<<<<
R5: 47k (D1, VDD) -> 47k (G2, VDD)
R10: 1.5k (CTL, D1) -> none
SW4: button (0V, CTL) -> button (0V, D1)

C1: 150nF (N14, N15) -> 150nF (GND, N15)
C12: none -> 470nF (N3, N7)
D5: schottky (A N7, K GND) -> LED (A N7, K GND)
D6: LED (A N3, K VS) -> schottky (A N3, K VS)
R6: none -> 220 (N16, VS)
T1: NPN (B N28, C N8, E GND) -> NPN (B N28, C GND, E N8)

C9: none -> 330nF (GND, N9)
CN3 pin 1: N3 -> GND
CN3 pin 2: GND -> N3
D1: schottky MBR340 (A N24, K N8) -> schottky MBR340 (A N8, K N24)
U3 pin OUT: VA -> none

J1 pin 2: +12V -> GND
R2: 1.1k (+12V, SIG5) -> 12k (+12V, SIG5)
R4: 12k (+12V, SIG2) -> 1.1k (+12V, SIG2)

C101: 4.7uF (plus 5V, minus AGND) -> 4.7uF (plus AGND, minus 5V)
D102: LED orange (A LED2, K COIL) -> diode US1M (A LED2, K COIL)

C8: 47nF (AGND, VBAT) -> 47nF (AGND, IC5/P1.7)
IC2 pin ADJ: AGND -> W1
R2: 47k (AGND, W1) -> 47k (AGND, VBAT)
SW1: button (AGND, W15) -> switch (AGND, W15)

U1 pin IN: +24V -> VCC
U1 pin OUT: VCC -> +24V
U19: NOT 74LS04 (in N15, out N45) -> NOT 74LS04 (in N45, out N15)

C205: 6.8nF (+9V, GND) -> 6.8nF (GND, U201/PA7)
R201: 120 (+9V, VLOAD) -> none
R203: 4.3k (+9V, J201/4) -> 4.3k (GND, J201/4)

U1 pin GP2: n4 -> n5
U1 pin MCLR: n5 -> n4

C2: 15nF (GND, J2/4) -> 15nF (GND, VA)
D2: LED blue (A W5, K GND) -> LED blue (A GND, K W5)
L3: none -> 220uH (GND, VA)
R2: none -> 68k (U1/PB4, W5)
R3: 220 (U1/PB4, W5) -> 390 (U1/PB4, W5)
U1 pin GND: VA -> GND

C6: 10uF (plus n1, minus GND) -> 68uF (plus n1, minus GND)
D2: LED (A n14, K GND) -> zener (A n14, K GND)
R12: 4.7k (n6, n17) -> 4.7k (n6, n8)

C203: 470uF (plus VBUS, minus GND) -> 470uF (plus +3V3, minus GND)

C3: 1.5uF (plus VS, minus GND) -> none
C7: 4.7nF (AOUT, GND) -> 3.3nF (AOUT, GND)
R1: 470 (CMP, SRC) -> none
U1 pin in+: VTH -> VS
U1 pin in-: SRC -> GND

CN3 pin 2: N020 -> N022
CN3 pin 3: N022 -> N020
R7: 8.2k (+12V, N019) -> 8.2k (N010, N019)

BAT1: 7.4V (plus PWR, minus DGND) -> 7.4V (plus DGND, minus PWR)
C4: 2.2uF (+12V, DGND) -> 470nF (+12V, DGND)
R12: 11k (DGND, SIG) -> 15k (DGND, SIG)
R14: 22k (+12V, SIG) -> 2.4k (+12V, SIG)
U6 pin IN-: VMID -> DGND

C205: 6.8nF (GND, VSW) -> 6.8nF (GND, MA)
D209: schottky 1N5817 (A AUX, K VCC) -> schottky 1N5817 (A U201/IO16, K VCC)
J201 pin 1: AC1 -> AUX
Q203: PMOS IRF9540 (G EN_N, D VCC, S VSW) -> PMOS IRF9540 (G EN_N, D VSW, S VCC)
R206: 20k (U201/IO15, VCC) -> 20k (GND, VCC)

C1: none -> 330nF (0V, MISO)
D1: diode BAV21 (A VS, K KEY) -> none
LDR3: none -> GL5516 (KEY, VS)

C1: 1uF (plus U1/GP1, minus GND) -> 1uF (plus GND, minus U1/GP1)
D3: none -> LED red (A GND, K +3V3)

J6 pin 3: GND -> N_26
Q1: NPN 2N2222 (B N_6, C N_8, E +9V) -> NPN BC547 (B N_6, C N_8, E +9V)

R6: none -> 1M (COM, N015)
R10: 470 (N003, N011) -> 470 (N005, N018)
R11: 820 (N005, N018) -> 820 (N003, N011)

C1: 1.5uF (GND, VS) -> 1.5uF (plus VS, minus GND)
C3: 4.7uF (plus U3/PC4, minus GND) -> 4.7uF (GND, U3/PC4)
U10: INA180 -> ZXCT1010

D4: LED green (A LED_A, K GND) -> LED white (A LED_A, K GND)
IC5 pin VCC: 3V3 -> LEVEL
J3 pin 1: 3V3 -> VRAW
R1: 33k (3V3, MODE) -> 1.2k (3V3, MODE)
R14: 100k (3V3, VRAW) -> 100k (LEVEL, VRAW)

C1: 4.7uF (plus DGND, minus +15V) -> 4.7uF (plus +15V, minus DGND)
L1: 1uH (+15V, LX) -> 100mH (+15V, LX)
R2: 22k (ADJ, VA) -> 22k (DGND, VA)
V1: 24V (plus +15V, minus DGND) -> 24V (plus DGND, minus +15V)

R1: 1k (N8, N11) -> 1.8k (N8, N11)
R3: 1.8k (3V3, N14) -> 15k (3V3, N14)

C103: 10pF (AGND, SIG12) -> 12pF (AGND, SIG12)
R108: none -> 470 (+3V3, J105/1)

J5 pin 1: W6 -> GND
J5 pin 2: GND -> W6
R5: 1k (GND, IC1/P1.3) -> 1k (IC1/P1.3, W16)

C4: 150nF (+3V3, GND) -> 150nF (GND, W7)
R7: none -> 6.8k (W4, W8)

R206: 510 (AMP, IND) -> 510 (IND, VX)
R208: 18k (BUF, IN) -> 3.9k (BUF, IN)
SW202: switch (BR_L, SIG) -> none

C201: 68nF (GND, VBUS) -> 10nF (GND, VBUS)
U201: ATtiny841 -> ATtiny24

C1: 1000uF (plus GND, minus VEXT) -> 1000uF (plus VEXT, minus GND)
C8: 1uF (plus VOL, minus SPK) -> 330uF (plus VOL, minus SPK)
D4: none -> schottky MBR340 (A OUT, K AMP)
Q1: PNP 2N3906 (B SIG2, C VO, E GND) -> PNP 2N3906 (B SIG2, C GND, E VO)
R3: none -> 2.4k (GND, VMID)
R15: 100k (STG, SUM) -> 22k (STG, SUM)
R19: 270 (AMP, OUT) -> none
>>>>
Work out how many lines of the material include the word "diode", then answer with that number alone.

Answer area: 2